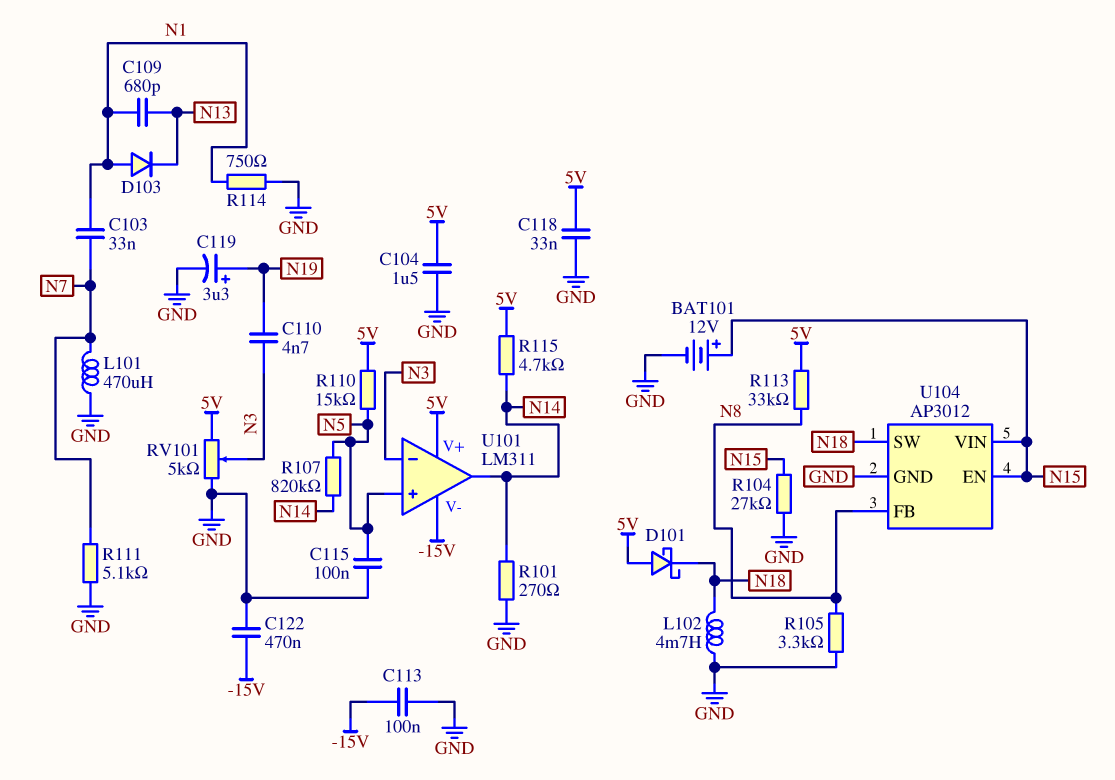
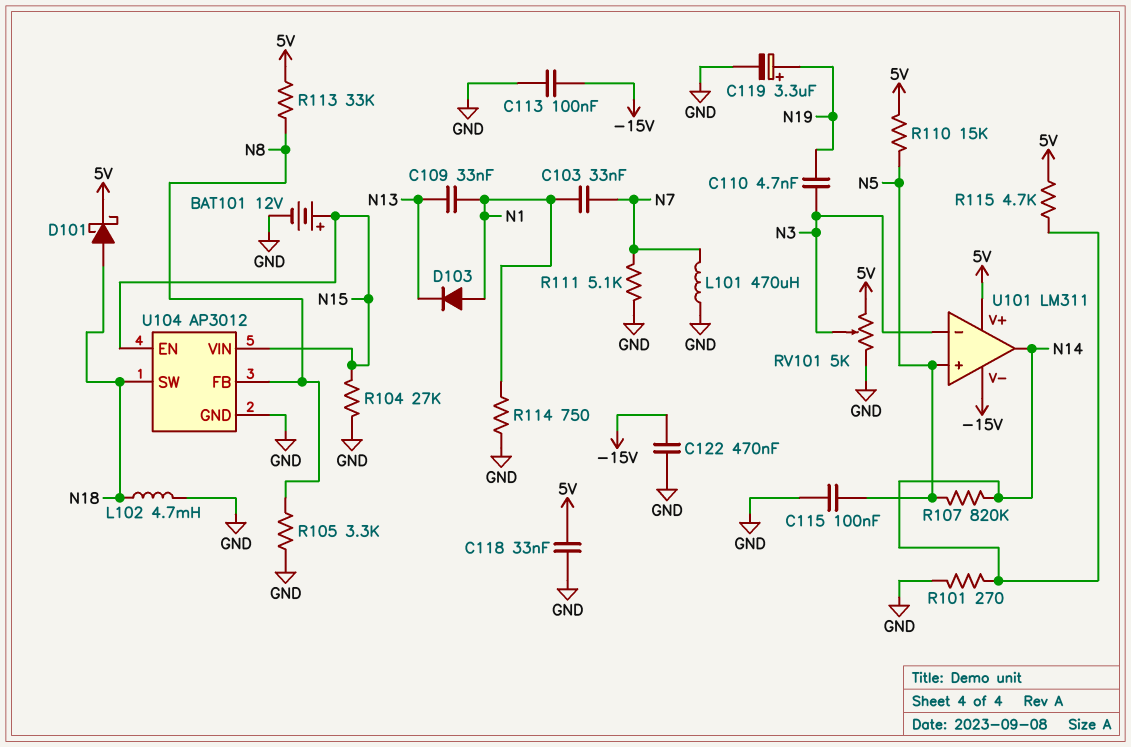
C104: 1.5uF (5V, GND) -> none
C109: 680pF (N1, N13) -> 33nF (N1, N13)
D101: schottky (A 5V, K N18) -> schottky (A N18, K 5V)

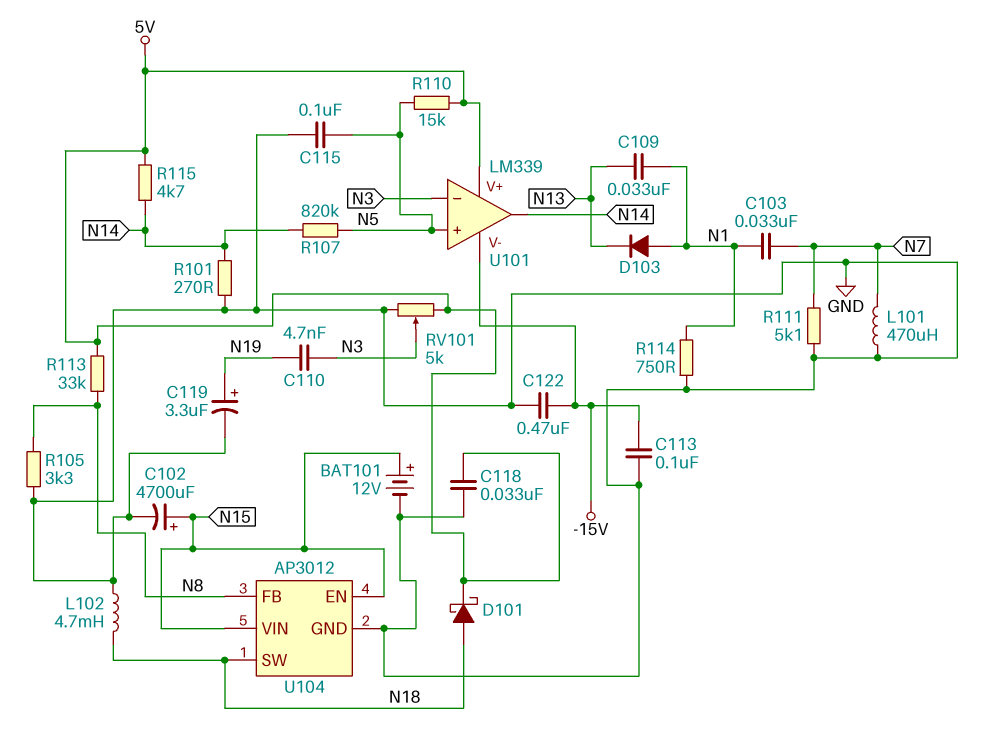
C102: none -> 4700uF (plus N15, minus GND)
R104: 27k (GND, N15) -> none
U101: LM311 -> LM339

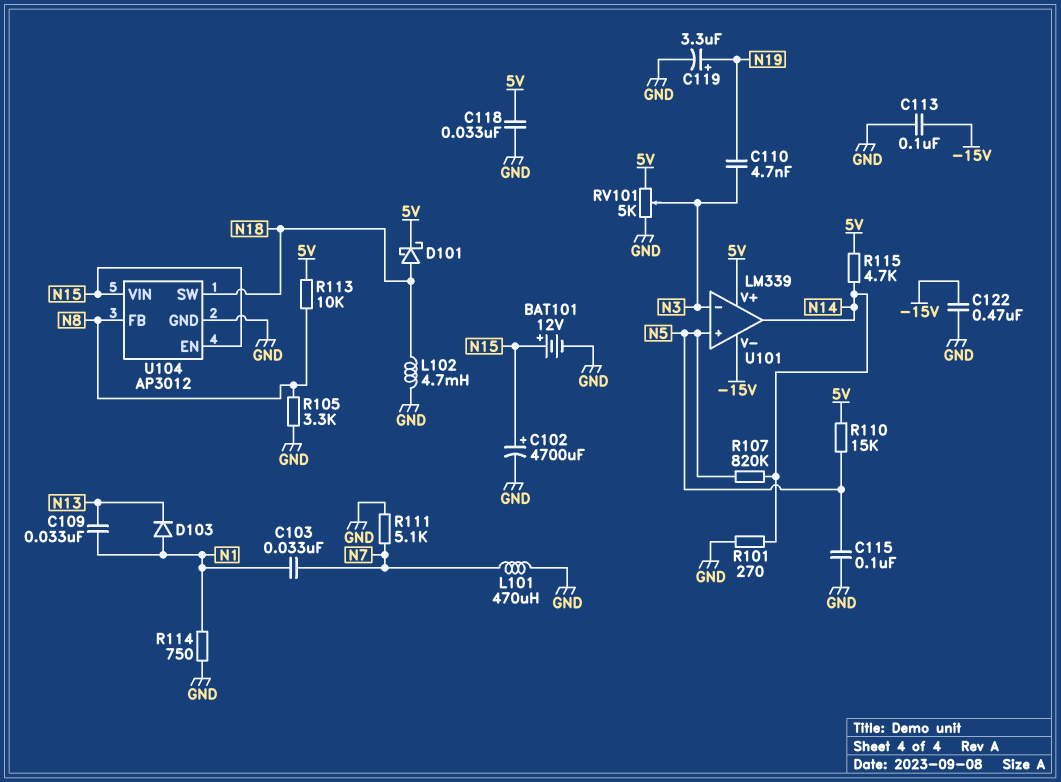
R113: 33k (5V, N8) -> 10k (5V, N8)

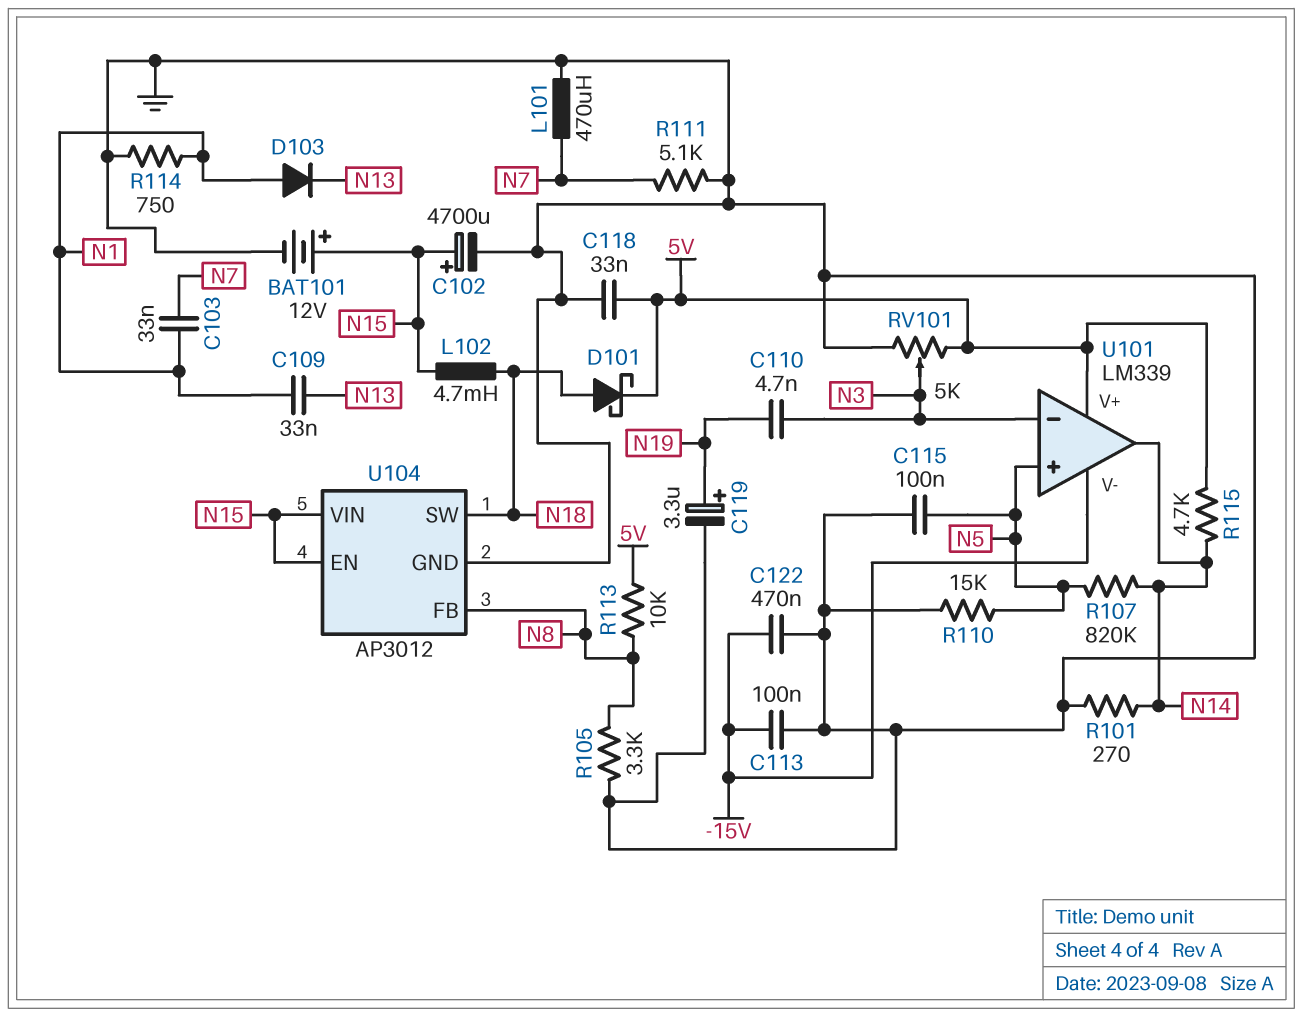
L102: 4.7mH (GND, N18) -> 4.7mH (N15, N18)
R110: 15k (5V, N5) -> 15k (GND, N5)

____________

Reproduce exactly the lines above from the one with "D101: schottky (A" through the last line of the data, keeping both ends and dropping the pictures.

D101: schottky (A 5V, K N18) -> schottky (A N18, K 5V)

C102: none -> 4700uF (plus N15, minus GND)
R104: 27k (GND, N15) -> none
U101: LM311 -> LM339

R113: 33k (5V, N8) -> 10k (5V, N8)

L102: 4.7mH (GND, N18) -> 4.7mH (N15, N18)
R110: 15k (5V, N5) -> 15k (GND, N5)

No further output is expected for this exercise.